What the exercise asks
Nothing outside the range below should be printed. Output exactly the lines from the line with "turquoise mug [340,237,363,269]" to the line with "turquoise soap dispenser [660,271,701,336]", both included.

Records provided

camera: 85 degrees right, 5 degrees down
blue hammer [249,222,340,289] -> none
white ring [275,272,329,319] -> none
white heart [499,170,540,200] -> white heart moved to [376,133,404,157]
--
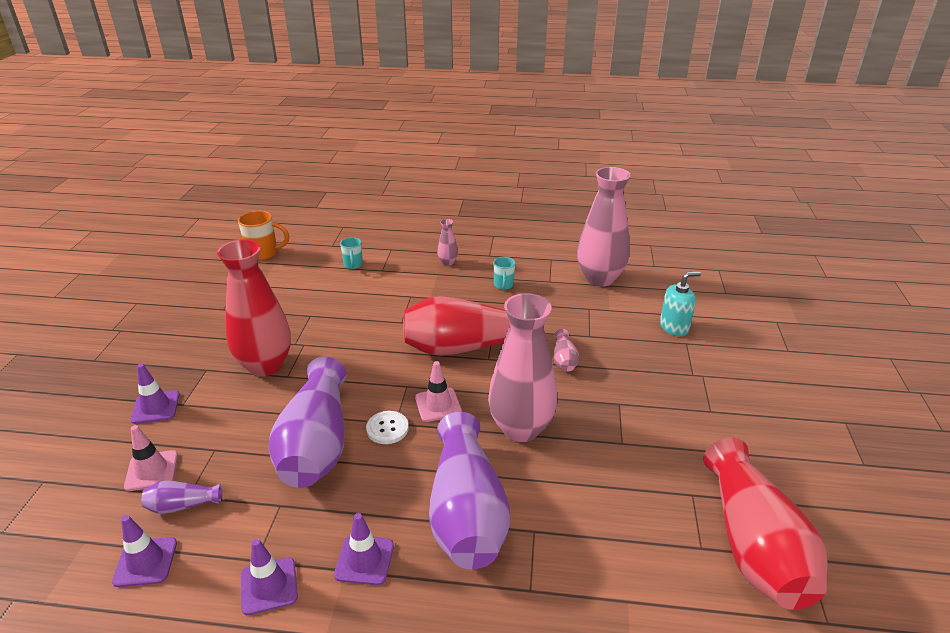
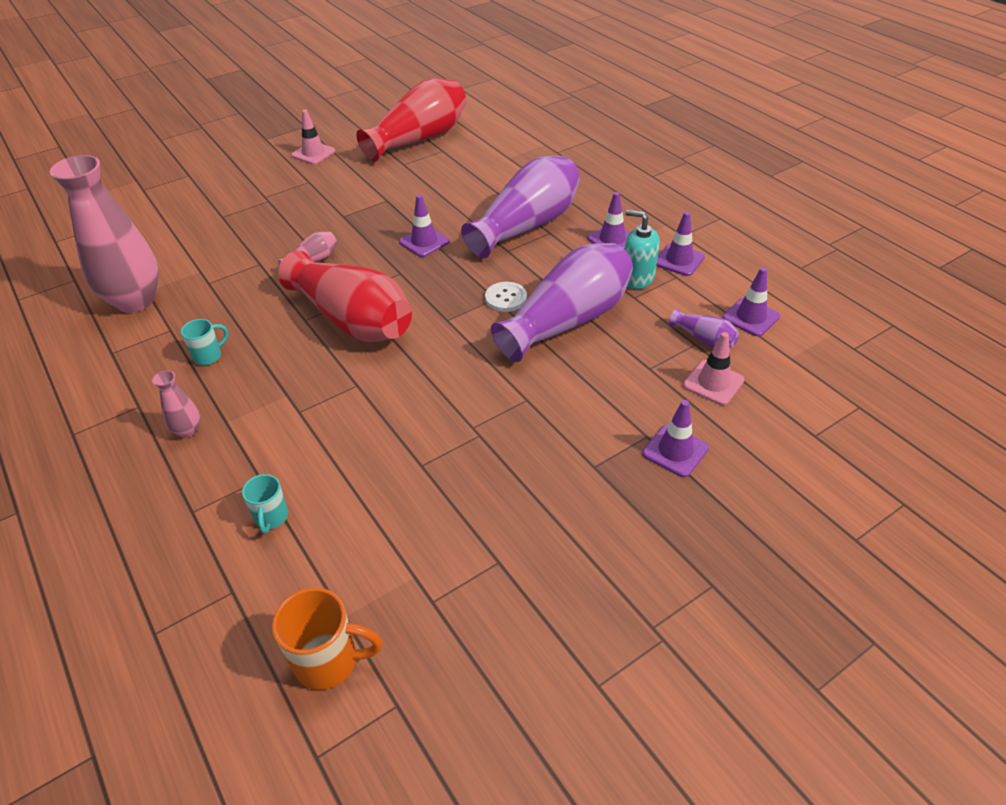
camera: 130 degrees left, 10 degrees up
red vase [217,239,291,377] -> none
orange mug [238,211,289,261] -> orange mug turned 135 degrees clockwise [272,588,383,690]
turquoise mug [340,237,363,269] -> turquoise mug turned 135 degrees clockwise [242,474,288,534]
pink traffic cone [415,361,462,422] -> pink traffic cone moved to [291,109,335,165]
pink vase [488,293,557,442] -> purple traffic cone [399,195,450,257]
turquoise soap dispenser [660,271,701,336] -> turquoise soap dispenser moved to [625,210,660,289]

Exercise response
turquoise mug [340,237,363,269] -> turquoise mug turned 135 degrees clockwise [242,474,288,534]
pink traffic cone [415,361,462,422] -> pink traffic cone moved to [291,109,335,165]
pink vase [488,293,557,442] -> purple traffic cone [399,195,450,257]
turquoise soap dispenser [660,271,701,336] -> turquoise soap dispenser moved to [625,210,660,289]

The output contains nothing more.